(MATERIAL FOR THE TASK Opens)

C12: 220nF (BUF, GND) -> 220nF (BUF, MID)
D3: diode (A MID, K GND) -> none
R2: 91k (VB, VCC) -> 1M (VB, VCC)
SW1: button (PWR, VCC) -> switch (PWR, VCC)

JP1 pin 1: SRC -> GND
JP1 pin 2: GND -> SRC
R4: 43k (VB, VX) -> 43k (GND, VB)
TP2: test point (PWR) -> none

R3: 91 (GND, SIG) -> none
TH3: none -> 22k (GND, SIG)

(MATERIAL FOR THE TASK Closes)

| PROBLEM TO SOLVE |
Every line in the material must be retyped exactly, with none omitted.

| TASK SOLUTION |
C12: 220nF (BUF, GND) -> 220nF (BUF, MID)
D3: diode (A MID, K GND) -> none
R2: 91k (VB, VCC) -> 1M (VB, VCC)
SW1: button (PWR, VCC) -> switch (PWR, VCC)

JP1 pin 1: SRC -> GND
JP1 pin 2: GND -> SRC
R4: 43k (VB, VX) -> 43k (GND, VB)
TP2: test point (PWR) -> none

R3: 91 (GND, SIG) -> none
TH3: none -> 22k (GND, SIG)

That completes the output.